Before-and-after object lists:
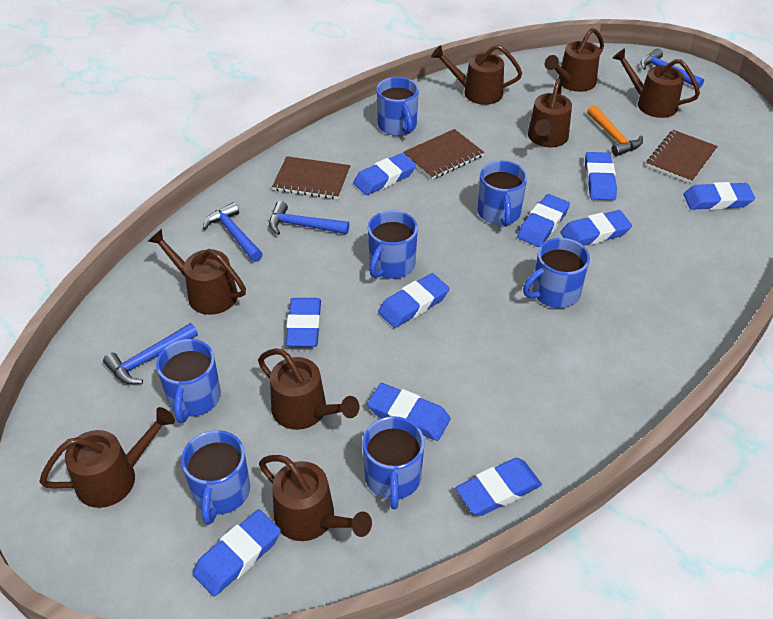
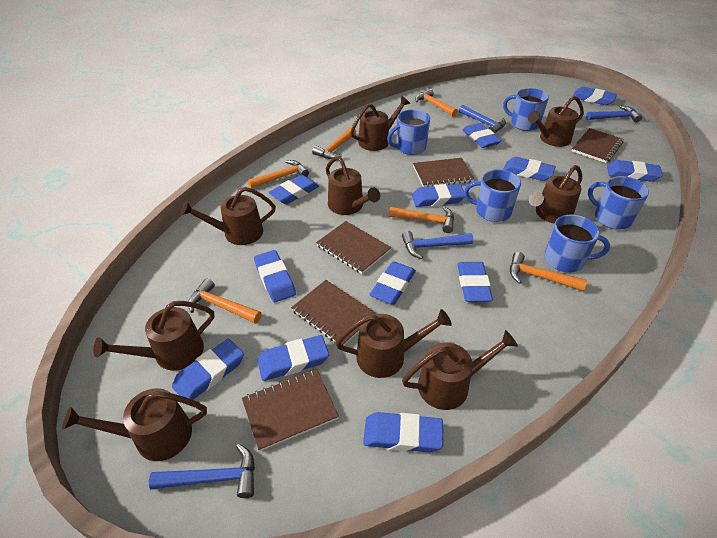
blue eraser: 10 -> 12
blue mug: 7 -> 5
brown notebook: 3 -> 5
brown watering can: 8 -> 9
orange hammer: 1 -> 6

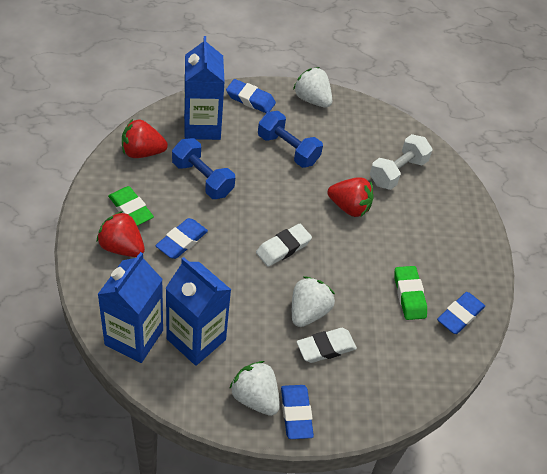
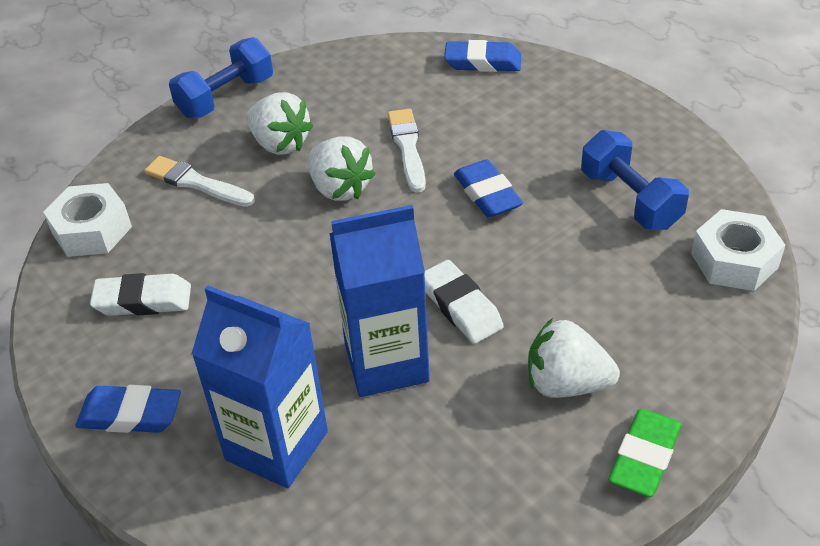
blue carton: 3 -> 2
blue eraser: 4 -> 3
green eraser: 2 -> 1
red strawberry: 3 -> 0
white brush: 0 -> 2
white dumbbell: 1 -> 0
white nut: 0 -> 2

» **TASK GOAL**:
From the first line to the last, output the data exactly, without the pictures.

» **EXERCISE OUTPUT**:
blue eraser: 10 -> 12
blue mug: 7 -> 5
brown notebook: 3 -> 5
brown watering can: 8 -> 9
orange hammer: 1 -> 6

blue carton: 3 -> 2
blue eraser: 4 -> 3
green eraser: 2 -> 1
red strawberry: 3 -> 0
white brush: 0 -> 2
white dumbbell: 1 -> 0
white nut: 0 -> 2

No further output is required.